__INSTRUCTIONS FOR THE TASK__
What is needed is a single figure: how many lines of the records below contain the word "blue".

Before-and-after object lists
━━━━━━

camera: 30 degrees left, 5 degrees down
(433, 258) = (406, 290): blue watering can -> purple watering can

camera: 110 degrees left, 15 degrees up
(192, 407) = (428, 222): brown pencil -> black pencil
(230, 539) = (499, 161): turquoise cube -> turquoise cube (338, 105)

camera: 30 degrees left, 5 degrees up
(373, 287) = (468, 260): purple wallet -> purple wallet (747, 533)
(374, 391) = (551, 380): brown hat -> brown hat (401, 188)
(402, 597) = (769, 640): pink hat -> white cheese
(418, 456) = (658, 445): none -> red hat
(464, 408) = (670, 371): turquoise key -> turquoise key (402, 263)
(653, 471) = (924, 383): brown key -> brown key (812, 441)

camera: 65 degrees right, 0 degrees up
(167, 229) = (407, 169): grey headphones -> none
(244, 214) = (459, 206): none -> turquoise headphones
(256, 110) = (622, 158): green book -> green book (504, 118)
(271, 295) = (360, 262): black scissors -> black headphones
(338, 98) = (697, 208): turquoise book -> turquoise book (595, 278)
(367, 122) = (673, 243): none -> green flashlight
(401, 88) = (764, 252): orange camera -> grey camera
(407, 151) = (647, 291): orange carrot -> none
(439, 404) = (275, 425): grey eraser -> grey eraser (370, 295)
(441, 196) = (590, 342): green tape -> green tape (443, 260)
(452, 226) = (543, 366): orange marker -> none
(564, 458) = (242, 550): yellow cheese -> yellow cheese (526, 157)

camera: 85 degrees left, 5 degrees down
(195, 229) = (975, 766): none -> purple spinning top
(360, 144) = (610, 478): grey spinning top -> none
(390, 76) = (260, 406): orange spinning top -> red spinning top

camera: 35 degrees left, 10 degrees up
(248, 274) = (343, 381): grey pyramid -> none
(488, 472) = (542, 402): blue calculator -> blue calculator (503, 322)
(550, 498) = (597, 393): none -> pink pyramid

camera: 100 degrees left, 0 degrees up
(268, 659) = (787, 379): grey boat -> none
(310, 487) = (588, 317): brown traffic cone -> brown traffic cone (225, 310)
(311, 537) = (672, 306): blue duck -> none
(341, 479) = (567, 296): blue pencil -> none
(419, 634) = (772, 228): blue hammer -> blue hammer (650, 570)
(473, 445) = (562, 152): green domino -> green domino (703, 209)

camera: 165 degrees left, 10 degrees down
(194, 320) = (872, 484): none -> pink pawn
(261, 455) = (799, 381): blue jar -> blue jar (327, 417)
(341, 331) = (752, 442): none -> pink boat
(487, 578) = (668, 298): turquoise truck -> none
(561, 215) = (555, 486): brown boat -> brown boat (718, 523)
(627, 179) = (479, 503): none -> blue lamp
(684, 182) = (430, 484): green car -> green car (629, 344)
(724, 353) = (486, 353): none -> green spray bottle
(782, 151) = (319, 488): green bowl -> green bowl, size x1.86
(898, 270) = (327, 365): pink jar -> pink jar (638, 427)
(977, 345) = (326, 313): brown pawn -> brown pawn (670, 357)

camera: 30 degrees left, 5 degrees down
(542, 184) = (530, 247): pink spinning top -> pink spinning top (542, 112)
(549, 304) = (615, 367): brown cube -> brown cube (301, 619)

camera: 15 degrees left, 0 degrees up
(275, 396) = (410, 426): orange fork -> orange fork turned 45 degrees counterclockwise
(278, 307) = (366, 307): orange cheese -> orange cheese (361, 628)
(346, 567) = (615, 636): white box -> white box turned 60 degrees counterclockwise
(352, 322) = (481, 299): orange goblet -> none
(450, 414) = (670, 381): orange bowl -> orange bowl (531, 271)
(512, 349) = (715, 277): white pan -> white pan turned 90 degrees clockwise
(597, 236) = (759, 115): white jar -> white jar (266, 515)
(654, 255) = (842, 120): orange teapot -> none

━━━━━━

__RESPONSE__
7